### Dataset items
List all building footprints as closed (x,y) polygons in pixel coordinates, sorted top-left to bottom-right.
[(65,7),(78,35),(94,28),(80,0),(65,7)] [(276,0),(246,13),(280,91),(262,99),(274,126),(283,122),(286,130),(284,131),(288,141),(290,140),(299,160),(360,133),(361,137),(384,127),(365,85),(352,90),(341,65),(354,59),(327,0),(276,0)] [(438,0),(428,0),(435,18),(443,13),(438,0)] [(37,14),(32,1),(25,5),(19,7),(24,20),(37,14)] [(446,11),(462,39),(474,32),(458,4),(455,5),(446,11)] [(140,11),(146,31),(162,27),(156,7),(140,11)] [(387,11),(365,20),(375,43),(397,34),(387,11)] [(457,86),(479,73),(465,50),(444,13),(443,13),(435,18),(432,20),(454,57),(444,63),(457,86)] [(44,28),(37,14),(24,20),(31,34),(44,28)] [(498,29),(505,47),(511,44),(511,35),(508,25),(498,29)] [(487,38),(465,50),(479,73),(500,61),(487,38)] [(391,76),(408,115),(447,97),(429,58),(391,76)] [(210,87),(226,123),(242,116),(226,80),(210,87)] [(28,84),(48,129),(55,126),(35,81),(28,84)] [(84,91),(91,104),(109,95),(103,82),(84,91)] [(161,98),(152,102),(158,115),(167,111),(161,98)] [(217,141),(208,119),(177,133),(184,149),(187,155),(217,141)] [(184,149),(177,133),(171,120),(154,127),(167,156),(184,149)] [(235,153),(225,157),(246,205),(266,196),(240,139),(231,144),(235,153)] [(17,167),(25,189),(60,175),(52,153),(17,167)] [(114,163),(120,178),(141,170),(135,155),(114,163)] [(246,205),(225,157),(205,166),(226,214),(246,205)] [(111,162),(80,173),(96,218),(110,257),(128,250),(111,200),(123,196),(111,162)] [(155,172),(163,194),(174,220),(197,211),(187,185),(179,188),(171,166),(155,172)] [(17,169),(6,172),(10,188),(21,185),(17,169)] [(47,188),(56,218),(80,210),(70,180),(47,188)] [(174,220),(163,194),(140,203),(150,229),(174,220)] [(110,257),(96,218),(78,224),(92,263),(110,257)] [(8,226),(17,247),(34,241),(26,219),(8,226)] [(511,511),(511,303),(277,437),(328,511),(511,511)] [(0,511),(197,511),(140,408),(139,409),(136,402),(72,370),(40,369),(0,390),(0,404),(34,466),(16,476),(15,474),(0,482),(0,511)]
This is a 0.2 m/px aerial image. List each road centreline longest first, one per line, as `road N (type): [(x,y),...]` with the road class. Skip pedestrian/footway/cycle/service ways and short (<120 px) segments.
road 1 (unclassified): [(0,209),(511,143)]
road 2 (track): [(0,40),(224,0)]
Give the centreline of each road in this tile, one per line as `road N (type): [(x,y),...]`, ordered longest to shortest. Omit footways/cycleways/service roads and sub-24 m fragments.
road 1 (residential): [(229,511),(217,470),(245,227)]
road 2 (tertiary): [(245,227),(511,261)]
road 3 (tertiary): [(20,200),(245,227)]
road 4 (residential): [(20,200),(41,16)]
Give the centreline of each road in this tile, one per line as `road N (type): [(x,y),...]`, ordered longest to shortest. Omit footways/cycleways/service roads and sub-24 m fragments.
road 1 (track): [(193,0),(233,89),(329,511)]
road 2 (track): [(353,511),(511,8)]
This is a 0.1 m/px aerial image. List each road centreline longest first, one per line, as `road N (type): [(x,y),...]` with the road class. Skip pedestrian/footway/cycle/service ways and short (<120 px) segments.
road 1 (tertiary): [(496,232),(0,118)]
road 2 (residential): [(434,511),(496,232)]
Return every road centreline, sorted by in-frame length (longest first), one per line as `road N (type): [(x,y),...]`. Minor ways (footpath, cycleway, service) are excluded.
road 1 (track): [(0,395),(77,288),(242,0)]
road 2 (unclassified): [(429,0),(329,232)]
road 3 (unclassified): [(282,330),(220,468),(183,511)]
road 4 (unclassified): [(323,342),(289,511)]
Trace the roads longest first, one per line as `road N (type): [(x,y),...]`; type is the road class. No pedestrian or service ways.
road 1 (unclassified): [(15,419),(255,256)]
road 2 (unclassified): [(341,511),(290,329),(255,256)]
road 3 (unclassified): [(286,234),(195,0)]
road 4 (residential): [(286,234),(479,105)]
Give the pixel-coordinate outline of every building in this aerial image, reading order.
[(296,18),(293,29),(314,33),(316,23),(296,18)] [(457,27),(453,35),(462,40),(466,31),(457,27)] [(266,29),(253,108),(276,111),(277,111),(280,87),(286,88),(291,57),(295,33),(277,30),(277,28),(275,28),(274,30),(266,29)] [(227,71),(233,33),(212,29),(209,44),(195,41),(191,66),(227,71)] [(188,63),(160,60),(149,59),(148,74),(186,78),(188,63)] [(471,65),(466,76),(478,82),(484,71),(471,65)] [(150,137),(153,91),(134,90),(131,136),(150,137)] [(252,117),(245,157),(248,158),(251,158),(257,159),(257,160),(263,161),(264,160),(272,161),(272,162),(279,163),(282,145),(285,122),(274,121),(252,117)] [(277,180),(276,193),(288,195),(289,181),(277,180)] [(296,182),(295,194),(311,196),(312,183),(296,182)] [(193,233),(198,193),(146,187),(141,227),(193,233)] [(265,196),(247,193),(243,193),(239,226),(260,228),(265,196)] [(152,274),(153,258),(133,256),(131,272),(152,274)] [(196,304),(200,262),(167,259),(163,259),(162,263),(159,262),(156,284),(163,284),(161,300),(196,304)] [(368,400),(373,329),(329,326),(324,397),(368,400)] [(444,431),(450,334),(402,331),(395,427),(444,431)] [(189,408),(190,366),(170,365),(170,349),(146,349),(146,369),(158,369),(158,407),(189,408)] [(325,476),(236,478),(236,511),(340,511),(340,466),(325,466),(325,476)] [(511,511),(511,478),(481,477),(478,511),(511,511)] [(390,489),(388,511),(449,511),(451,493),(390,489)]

### Problem requirements
Please locate each line in the items above that contains the word "sorted" and copy those lines in full.

### Result for this task
List all building footprints as closed (x,y) polygons in pixel coordinates, sorted top-left to bottom-right.
Return every road centreline, sorted by in-frame length (longest first), one per line as `road N (type): [(x,y),...]`. Minor ways (footpath, cycleway, service) are excluded.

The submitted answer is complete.